**Instruction**
Gather every line of the listing below that contains the string "kern", and copy each of those lines in full.

**Task material**
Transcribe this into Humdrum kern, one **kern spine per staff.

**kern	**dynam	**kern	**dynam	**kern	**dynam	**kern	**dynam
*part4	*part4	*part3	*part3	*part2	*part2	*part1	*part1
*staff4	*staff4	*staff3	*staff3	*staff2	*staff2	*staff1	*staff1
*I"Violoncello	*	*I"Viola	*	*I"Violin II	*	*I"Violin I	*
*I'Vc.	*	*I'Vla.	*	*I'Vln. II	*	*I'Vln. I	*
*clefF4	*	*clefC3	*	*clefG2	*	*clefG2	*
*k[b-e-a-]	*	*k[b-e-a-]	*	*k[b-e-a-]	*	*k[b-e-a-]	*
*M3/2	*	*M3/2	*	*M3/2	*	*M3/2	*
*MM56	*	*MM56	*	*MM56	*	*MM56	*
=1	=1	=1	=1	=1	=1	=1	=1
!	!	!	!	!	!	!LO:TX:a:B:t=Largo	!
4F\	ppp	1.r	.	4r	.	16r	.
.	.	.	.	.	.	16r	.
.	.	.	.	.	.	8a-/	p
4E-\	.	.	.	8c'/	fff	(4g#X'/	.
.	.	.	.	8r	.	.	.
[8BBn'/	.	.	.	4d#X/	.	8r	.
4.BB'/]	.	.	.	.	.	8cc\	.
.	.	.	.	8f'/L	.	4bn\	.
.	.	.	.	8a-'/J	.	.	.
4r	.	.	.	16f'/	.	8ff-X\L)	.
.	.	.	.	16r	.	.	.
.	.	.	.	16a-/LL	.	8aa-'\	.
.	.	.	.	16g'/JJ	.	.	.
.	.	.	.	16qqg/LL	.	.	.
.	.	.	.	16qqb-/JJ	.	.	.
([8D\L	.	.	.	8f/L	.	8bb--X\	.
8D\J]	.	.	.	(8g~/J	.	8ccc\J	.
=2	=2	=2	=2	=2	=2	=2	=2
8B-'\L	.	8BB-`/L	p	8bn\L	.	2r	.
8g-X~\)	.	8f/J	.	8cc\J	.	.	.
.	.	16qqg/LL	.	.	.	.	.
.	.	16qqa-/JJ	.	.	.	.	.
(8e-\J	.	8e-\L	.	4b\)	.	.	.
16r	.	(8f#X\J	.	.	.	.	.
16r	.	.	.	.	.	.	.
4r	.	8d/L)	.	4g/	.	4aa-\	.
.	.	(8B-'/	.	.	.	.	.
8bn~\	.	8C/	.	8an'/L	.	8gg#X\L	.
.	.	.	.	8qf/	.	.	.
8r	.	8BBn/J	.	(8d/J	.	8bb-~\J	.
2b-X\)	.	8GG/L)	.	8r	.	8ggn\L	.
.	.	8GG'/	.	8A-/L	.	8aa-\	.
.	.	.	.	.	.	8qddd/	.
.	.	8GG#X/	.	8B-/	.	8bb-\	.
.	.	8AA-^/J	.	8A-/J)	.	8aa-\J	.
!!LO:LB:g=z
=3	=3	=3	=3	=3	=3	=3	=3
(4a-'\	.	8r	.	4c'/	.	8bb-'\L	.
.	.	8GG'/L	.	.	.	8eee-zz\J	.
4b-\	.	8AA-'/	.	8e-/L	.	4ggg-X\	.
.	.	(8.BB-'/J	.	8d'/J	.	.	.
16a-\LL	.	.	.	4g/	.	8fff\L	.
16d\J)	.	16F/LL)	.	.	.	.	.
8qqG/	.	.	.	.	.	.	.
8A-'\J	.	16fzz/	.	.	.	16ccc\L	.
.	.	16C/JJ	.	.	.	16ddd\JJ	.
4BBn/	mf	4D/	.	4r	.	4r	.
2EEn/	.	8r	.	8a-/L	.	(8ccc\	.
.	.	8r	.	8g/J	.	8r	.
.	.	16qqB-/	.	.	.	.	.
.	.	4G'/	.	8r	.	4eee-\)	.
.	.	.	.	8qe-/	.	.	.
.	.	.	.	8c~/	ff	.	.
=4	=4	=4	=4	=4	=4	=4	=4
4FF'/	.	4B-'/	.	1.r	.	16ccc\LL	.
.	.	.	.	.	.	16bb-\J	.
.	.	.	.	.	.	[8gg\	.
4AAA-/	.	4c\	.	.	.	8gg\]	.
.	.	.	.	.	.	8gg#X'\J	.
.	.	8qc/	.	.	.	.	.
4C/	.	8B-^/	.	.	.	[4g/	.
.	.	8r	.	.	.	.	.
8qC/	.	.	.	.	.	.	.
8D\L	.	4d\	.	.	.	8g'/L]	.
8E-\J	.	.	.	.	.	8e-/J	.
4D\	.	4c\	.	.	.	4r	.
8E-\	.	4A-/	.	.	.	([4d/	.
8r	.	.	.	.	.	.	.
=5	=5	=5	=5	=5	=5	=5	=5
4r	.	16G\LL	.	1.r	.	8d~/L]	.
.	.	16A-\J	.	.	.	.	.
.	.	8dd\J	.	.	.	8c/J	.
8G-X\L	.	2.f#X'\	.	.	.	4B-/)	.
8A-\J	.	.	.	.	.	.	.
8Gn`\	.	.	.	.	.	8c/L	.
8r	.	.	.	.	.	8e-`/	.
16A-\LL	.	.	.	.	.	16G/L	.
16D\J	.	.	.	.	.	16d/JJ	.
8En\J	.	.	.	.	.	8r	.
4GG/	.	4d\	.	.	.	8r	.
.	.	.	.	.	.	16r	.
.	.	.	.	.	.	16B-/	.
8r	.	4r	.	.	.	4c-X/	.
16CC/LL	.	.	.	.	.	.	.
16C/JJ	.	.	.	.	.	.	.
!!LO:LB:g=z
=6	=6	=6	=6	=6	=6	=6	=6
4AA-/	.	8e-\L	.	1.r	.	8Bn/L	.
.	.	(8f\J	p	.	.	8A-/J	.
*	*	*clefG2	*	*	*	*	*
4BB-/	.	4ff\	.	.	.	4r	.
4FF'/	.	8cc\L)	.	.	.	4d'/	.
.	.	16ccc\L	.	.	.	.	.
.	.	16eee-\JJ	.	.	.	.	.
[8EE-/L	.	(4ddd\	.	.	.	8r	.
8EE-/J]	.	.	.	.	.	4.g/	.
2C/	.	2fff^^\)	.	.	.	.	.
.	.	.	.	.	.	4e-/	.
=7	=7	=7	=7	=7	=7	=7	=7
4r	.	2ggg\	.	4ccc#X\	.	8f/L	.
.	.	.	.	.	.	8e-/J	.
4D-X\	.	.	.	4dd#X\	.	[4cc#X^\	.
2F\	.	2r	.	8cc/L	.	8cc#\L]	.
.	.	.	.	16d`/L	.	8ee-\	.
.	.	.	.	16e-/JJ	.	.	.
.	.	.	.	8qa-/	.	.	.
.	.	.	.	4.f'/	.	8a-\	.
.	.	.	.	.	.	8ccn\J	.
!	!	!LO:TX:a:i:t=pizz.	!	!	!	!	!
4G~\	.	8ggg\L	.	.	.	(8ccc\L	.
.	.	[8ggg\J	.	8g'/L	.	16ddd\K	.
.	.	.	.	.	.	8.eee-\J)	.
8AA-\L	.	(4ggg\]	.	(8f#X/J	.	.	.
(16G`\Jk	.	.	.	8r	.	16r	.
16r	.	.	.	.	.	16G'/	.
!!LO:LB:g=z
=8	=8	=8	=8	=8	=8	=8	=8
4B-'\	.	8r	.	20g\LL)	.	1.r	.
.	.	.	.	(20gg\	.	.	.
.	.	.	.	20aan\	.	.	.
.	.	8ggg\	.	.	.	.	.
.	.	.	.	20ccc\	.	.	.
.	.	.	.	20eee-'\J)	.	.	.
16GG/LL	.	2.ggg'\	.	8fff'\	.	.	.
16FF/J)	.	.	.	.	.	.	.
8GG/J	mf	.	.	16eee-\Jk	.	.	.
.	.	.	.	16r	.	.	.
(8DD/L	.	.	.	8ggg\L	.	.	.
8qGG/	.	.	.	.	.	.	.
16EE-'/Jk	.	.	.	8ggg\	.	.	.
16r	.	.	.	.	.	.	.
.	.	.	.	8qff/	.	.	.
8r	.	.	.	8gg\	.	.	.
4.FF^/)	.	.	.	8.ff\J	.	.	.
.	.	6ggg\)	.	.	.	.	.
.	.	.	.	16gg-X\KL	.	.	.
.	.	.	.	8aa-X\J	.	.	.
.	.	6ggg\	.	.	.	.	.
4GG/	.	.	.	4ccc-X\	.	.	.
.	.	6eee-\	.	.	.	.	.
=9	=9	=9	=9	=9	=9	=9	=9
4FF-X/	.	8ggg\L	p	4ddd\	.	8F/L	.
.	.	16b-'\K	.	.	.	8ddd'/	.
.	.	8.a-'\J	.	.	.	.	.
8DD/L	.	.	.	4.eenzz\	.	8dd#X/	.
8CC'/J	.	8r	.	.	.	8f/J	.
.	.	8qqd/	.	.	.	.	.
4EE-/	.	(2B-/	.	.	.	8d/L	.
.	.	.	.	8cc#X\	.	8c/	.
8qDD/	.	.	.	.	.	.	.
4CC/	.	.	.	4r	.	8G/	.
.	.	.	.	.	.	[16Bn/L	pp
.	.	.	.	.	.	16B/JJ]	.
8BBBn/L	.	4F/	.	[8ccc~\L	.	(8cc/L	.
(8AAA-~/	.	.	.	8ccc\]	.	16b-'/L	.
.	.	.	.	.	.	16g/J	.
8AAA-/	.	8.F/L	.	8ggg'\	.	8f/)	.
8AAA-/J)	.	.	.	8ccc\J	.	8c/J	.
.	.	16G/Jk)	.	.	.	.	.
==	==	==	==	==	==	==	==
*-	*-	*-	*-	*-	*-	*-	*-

**Exercise answer**
Transcribe this into Humdrum kern, one **kern spine per staff.
**kern	**dynam	**kern	**dynam	**kern	**dynam	**kern	**dynam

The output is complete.